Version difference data
== Segment start ==

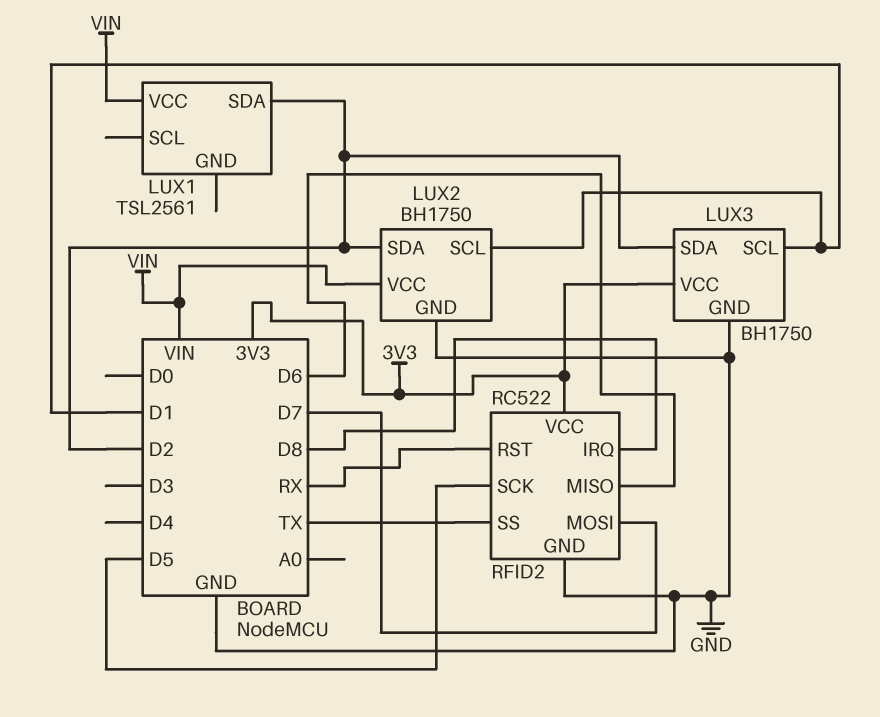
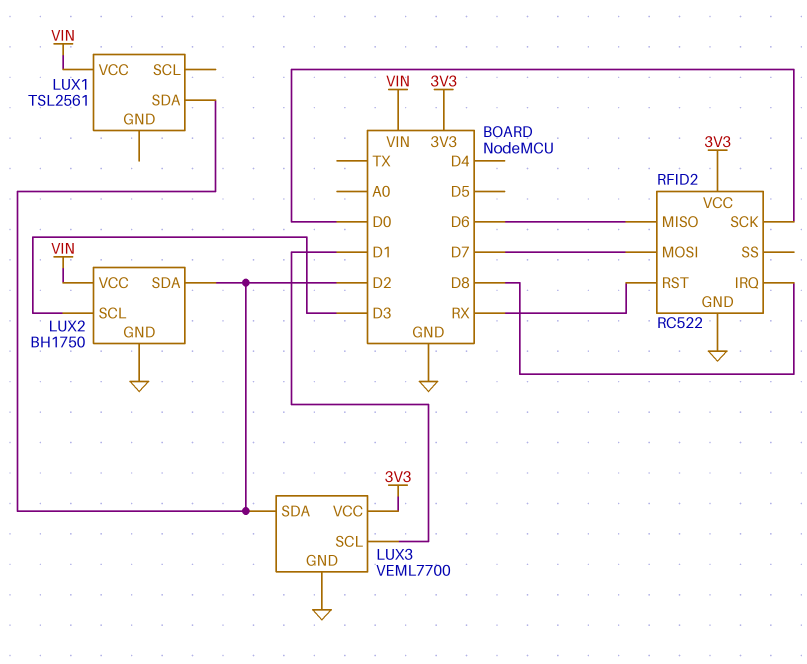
LUX2 pin SCL: D1 -> D3
LUX3: BH1750 -> VEML7700
RFID2 pin SCK: D5 -> D0
RFID2 pin SS: TX -> none

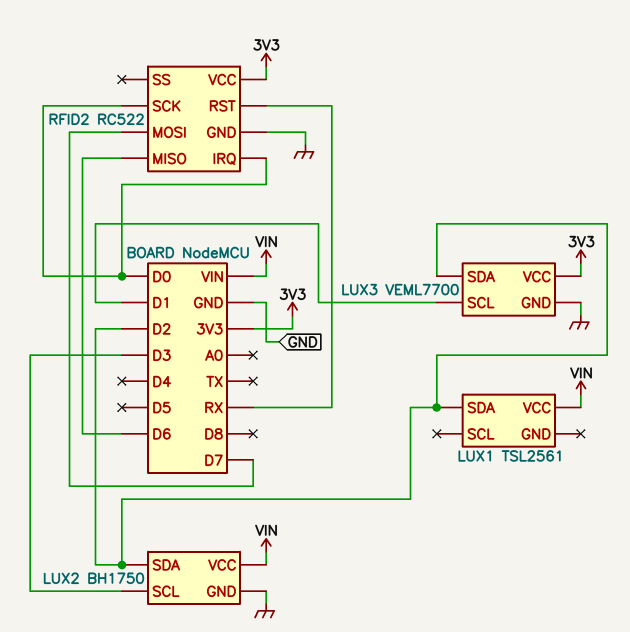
RFID2 pin IRQ: D8 -> D0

== Segment end ==

■ THE PROBLEM
Could you reproduce every record above exactly, leaving out any pictures?

■ ANSWER BOX
LUX2 pin SCL: D1 -> D3
LUX3: BH1750 -> VEML7700
RFID2 pin SCK: D5 -> D0
RFID2 pin SS: TX -> none

RFID2 pin IRQ: D8 -> D0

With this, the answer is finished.